What the task requires -
Restate word for word the entries below, starting with the line with "fadoruga (green) (505 155) => nothing" and continuing through the line with "kinaven (green) (634". Include both of those lines and no others.

Data under study -
----

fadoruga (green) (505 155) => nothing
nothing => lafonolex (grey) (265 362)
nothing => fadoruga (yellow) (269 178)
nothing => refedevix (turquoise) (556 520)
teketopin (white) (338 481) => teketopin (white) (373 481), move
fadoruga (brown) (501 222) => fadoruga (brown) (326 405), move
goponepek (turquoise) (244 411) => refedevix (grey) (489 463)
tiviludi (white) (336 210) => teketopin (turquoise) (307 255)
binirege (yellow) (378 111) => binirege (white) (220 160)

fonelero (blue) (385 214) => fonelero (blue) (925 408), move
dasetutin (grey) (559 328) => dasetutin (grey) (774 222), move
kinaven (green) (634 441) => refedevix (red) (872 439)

----

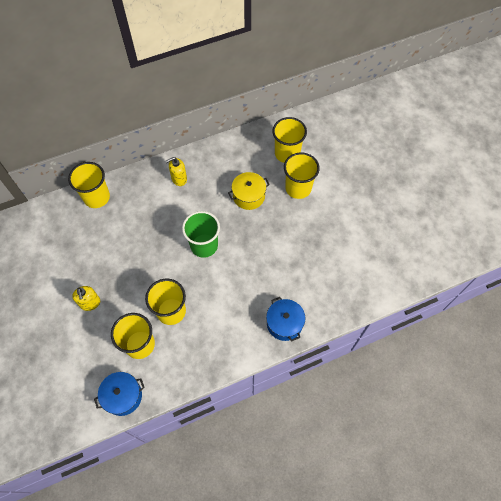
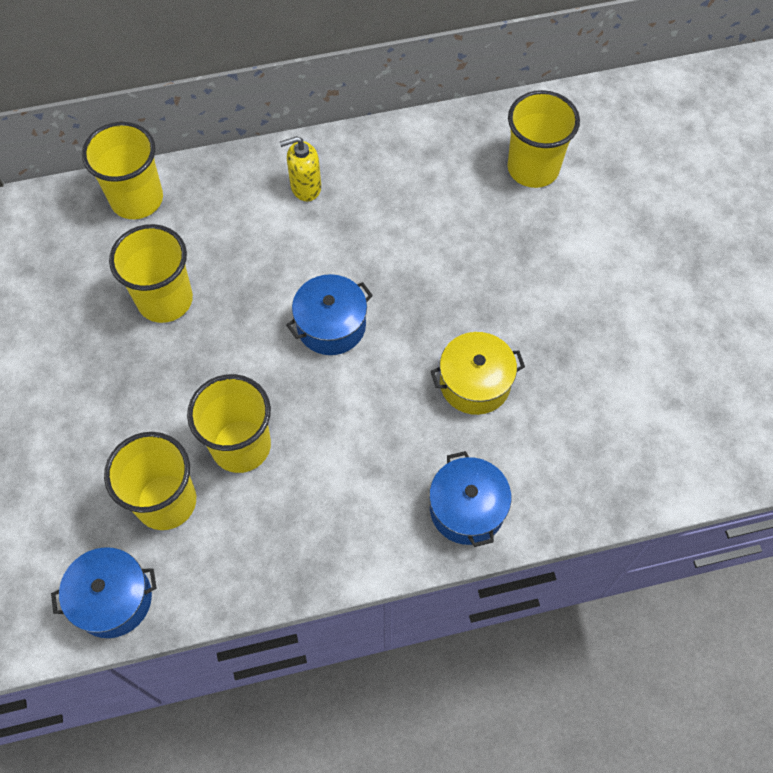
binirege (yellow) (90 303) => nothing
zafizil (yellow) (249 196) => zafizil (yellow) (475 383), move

----

Solution -
fadoruga (green) (505 155) => nothing
nothing => lafonolex (grey) (265 362)
nothing => fadoruga (yellow) (269 178)
nothing => refedevix (turquoise) (556 520)
teketopin (white) (338 481) => teketopin (white) (373 481), move
fadoruga (brown) (501 222) => fadoruga (brown) (326 405), move
goponepek (turquoise) (244 411) => refedevix (grey) (489 463)
tiviludi (white) (336 210) => teketopin (turquoise) (307 255)
binirege (yellow) (378 111) => binirege (white) (220 160)

fonelero (blue) (385 214) => fonelero (blue) (925 408), move
dasetutin (grey) (559 328) => dasetutin (grey) (774 222), move
kinaven (green) (634 441) => refedevix (red) (872 439)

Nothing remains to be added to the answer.